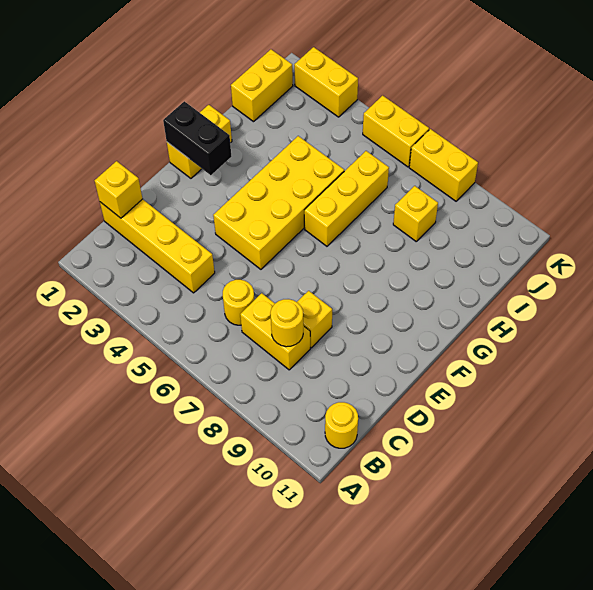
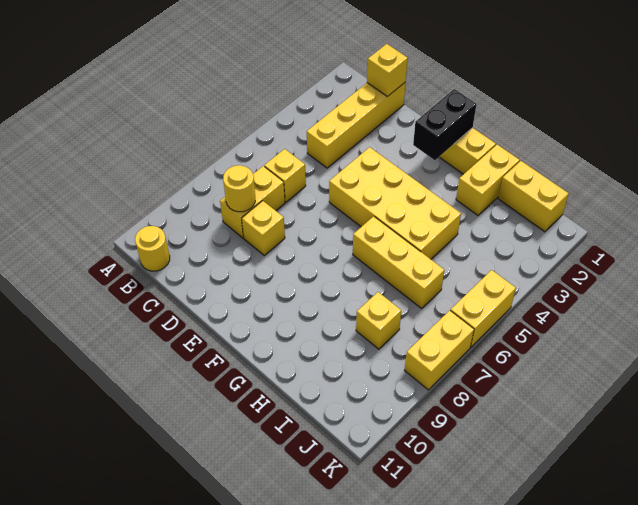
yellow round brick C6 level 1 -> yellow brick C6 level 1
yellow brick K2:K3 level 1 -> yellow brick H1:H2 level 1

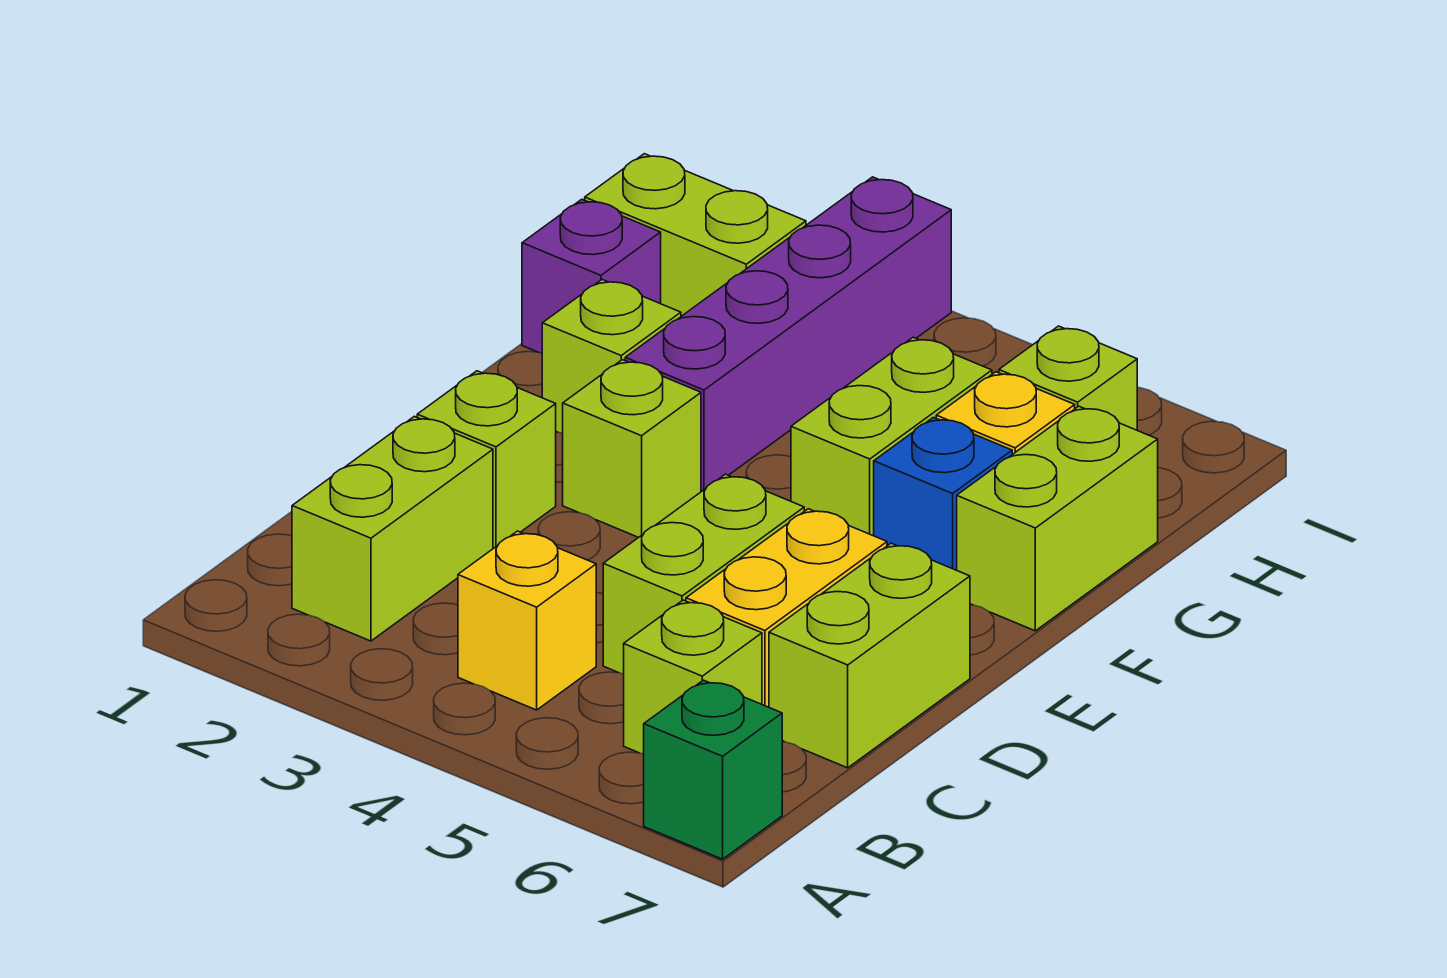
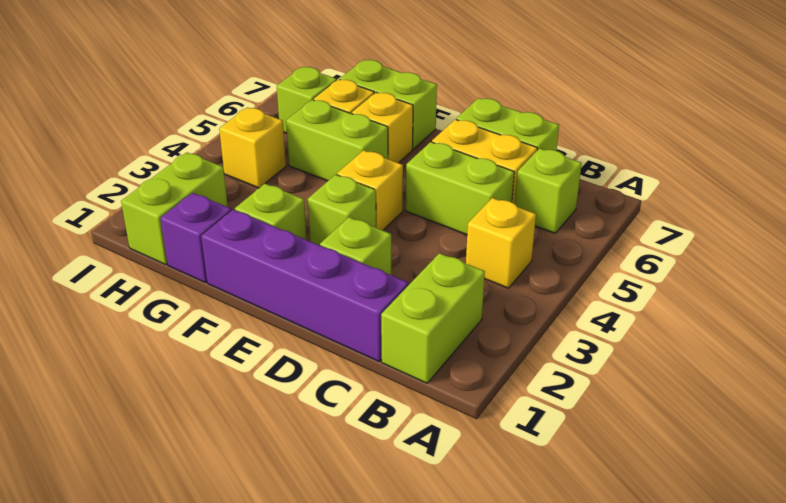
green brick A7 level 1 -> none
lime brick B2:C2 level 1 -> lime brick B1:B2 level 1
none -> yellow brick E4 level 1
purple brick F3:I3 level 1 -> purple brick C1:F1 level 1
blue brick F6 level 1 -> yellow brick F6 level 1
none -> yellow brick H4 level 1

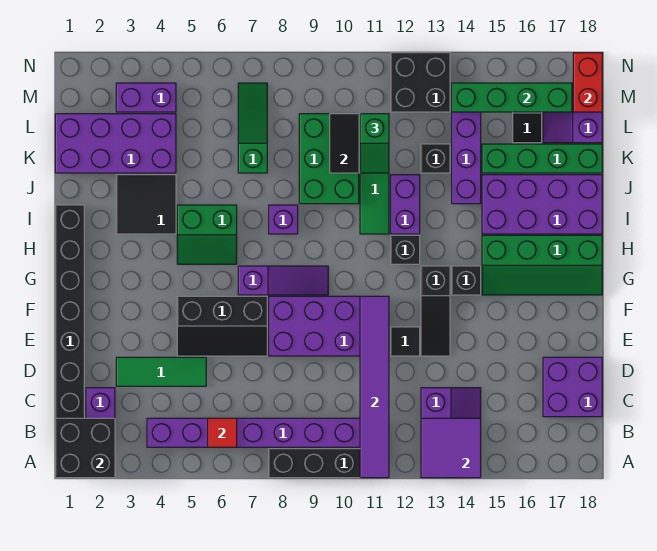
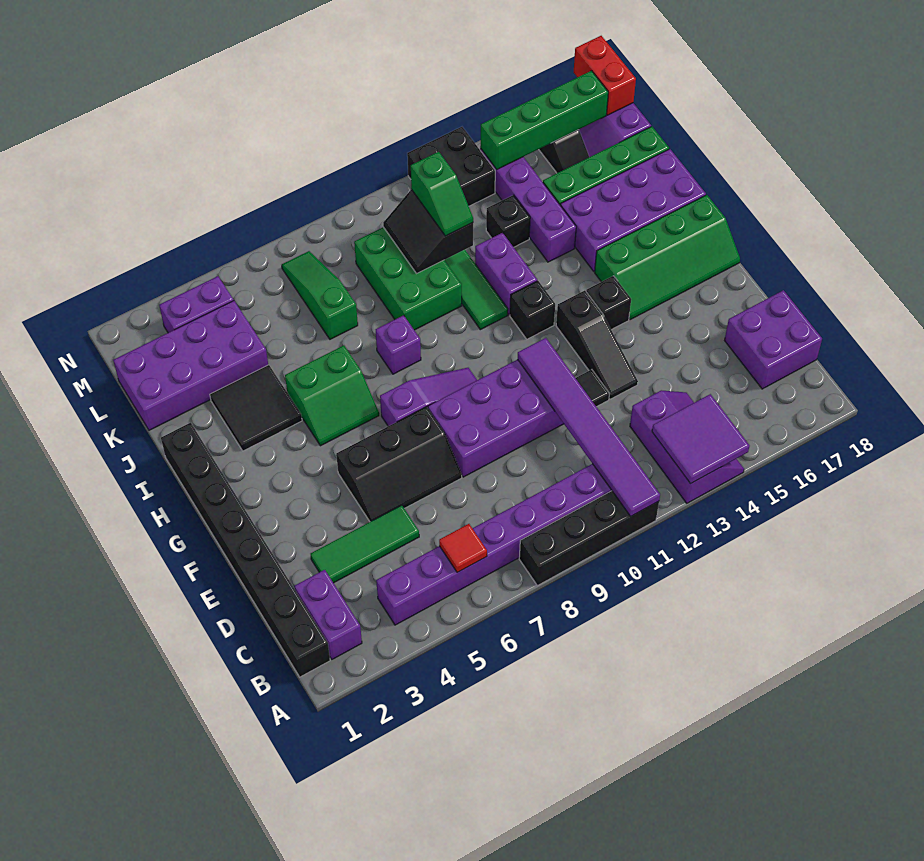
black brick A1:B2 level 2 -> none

--

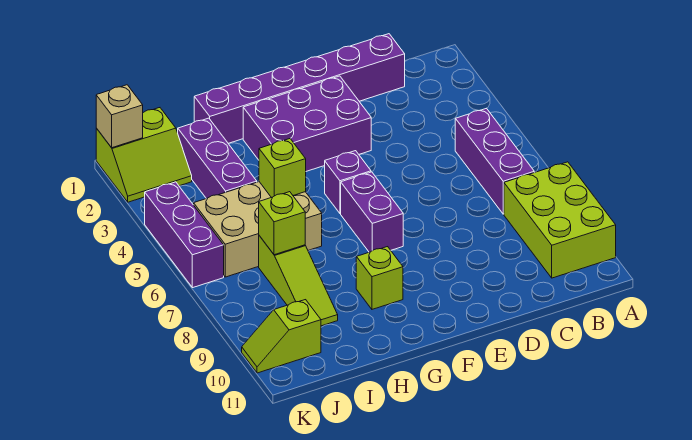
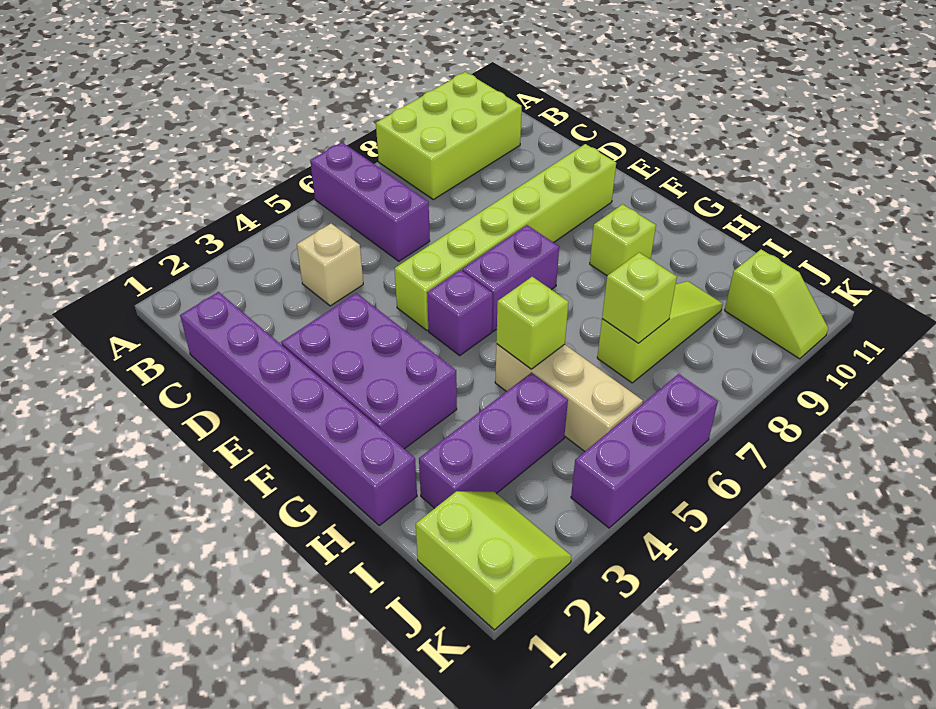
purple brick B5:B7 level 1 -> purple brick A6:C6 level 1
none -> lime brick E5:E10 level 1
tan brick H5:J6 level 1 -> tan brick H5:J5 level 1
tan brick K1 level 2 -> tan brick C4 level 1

What you will do: Copy word for word the lines of the records above from the one with "yellow round brick" up to and including the one with "black brick A1:B2 level 2 -> none". Skip the pictures.

Task result:
yellow round brick C6 level 1 -> yellow brick C6 level 1
yellow brick K2:K3 level 1 -> yellow brick H1:H2 level 1

green brick A7 level 1 -> none
lime brick B2:C2 level 1 -> lime brick B1:B2 level 1
none -> yellow brick E4 level 1
purple brick F3:I3 level 1 -> purple brick C1:F1 level 1
blue brick F6 level 1 -> yellow brick F6 level 1
none -> yellow brick H4 level 1

black brick A1:B2 level 2 -> none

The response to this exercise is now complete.